SOURCE DATA
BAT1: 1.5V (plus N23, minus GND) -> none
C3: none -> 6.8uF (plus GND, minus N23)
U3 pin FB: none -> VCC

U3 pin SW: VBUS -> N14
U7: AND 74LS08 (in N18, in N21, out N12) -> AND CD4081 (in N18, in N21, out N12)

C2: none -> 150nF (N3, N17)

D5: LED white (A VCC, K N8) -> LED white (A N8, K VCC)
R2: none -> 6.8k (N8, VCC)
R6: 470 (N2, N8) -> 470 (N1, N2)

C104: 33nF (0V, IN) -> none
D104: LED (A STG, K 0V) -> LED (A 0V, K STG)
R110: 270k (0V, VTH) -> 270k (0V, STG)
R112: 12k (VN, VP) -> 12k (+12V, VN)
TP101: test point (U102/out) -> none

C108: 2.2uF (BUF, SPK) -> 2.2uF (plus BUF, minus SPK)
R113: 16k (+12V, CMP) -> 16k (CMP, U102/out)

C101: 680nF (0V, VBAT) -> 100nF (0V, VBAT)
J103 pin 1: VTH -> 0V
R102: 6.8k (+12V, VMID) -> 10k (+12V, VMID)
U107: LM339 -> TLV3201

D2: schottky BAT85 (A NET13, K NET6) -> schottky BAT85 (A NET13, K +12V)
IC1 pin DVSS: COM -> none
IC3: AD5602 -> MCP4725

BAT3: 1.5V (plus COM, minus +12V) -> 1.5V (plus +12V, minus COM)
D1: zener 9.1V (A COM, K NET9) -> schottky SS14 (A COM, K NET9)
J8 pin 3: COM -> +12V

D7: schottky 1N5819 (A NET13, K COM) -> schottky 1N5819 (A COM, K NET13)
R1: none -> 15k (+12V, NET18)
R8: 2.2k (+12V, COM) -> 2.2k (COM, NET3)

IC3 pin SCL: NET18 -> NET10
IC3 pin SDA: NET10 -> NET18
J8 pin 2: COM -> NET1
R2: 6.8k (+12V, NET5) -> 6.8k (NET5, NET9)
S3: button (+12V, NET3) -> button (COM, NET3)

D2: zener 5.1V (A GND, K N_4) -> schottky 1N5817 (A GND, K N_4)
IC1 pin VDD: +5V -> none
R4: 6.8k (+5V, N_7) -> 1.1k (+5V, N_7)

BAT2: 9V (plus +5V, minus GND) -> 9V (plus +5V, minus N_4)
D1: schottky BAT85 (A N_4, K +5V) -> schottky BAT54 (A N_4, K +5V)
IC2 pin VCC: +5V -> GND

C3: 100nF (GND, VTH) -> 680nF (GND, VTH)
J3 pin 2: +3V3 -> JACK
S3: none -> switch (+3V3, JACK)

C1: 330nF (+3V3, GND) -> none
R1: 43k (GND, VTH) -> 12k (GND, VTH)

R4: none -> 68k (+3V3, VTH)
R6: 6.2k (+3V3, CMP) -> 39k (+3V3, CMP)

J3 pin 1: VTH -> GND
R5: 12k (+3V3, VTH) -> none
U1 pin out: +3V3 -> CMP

EXERCISE REQUIREMENTS
After the last line of the data, restate all the entries verbatim.

TASK RESULT
BAT1: 1.5V (plus N23, minus GND) -> none
C3: none -> 6.8uF (plus GND, minus N23)
U3 pin FB: none -> VCC

U3 pin SW: VBUS -> N14
U7: AND 74LS08 (in N18, in N21, out N12) -> AND CD4081 (in N18, in N21, out N12)

C2: none -> 150nF (N3, N17)

D5: LED white (A VCC, K N8) -> LED white (A N8, K VCC)
R2: none -> 6.8k (N8, VCC)
R6: 470 (N2, N8) -> 470 (N1, N2)

C104: 33nF (0V, IN) -> none
D104: LED (A STG, K 0V) -> LED (A 0V, K STG)
R110: 270k (0V, VTH) -> 270k (0V, STG)
R112: 12k (VN, VP) -> 12k (+12V, VN)
TP101: test point (U102/out) -> none

C108: 2.2uF (BUF, SPK) -> 2.2uF (plus BUF, minus SPK)
R113: 16k (+12V, CMP) -> 16k (CMP, U102/out)

C101: 680nF (0V, VBAT) -> 100nF (0V, VBAT)
J103 pin 1: VTH -> 0V
R102: 6.8k (+12V, VMID) -> 10k (+12V, VMID)
U107: LM339 -> TLV3201

D2: schottky BAT85 (A NET13, K NET6) -> schottky BAT85 (A NET13, K +12V)
IC1 pin DVSS: COM -> none
IC3: AD5602 -> MCP4725

BAT3: 1.5V (plus COM, minus +12V) -> 1.5V (plus +12V, minus COM)
D1: zener 9.1V (A COM, K NET9) -> schottky SS14 (A COM, K NET9)
J8 pin 3: COM -> +12V

D7: schottky 1N5819 (A NET13, K COM) -> schottky 1N5819 (A COM, K NET13)
R1: none -> 15k (+12V, NET18)
R8: 2.2k (+12V, COM) -> 2.2k (COM, NET3)

IC3 pin SCL: NET18 -> NET10
IC3 pin SDA: NET10 -> NET18
J8 pin 2: COM -> NET1
R2: 6.8k (+12V, NET5) -> 6.8k (NET5, NET9)
S3: button (+12V, NET3) -> button (COM, NET3)

D2: zener 5.1V (A GND, K N_4) -> schottky 1N5817 (A GND, K N_4)
IC1 pin VDD: +5V -> none
R4: 6.8k (+5V, N_7) -> 1.1k (+5V, N_7)

BAT2: 9V (plus +5V, minus GND) -> 9V (plus +5V, minus N_4)
D1: schottky BAT85 (A N_4, K +5V) -> schottky BAT54 (A N_4, K +5V)
IC2 pin VCC: +5V -> GND

C3: 100nF (GND, VTH) -> 680nF (GND, VTH)
J3 pin 2: +3V3 -> JACK
S3: none -> switch (+3V3, JACK)

C1: 330nF (+3V3, GND) -> none
R1: 43k (GND, VTH) -> 12k (GND, VTH)

R4: none -> 68k (+3V3, VTH)
R6: 6.2k (+3V3, CMP) -> 39k (+3V3, CMP)

J3 pin 1: VTH -> GND
R5: 12k (+3V3, VTH) -> none
U1 pin out: +3V3 -> CMP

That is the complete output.